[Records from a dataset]
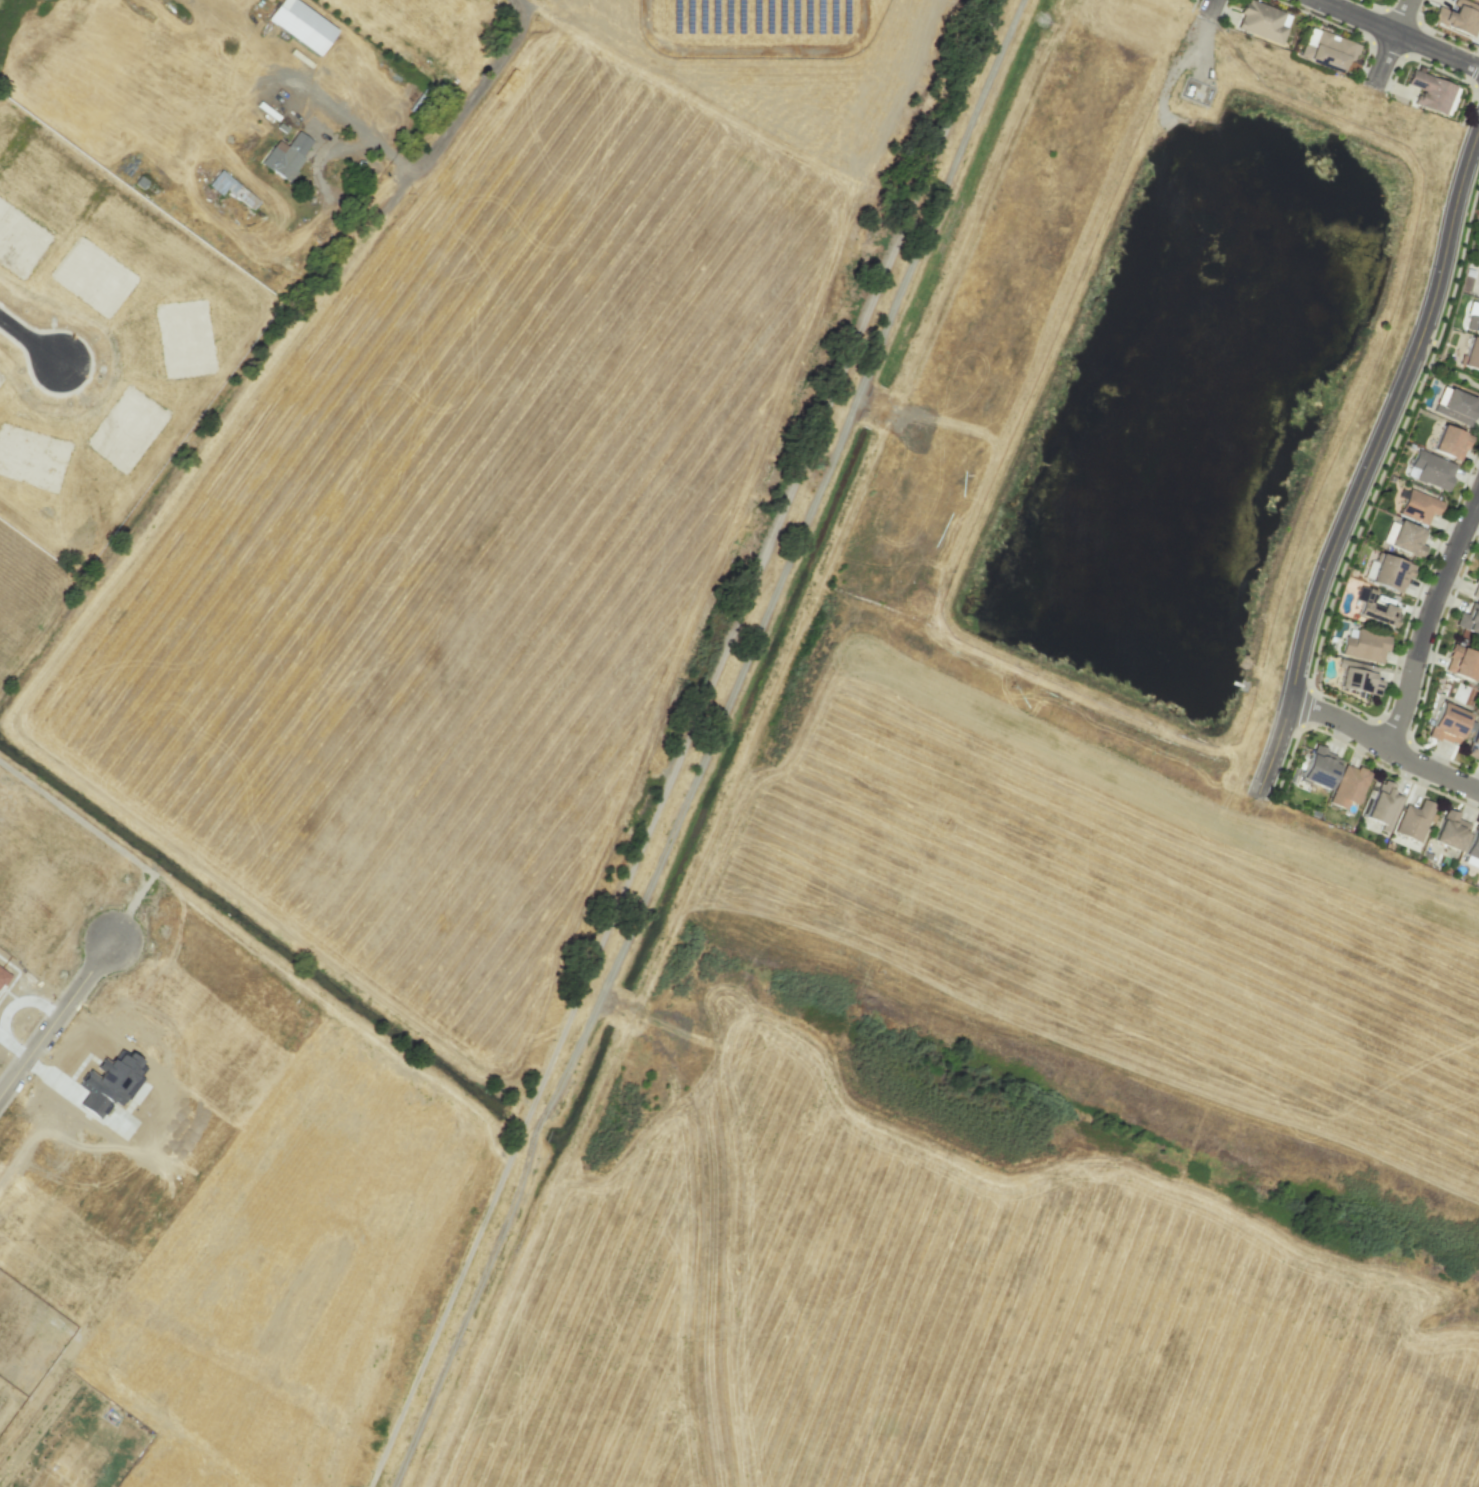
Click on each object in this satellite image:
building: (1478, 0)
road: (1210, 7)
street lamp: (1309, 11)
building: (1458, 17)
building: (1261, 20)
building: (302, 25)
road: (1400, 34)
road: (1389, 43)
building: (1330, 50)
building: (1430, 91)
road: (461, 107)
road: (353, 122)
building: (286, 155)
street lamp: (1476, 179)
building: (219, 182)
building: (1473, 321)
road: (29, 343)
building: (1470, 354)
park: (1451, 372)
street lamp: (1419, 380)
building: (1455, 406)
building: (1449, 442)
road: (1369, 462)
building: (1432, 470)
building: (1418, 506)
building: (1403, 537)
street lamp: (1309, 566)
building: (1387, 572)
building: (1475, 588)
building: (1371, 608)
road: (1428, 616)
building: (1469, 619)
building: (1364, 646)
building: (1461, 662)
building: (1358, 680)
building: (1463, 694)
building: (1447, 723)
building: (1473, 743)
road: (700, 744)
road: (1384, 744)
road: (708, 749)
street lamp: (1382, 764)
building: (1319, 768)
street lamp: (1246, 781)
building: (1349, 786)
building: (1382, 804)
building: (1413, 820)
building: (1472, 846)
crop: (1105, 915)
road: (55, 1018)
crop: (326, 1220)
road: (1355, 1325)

Task description:
Find the string "lamp" in the records, then copy each line where it occurs.

Answer space:
street lamp: (1309, 11)
street lamp: (1476, 179)
street lamp: (1419, 380)
street lamp: (1309, 566)
street lamp: (1382, 764)
street lamp: (1246, 781)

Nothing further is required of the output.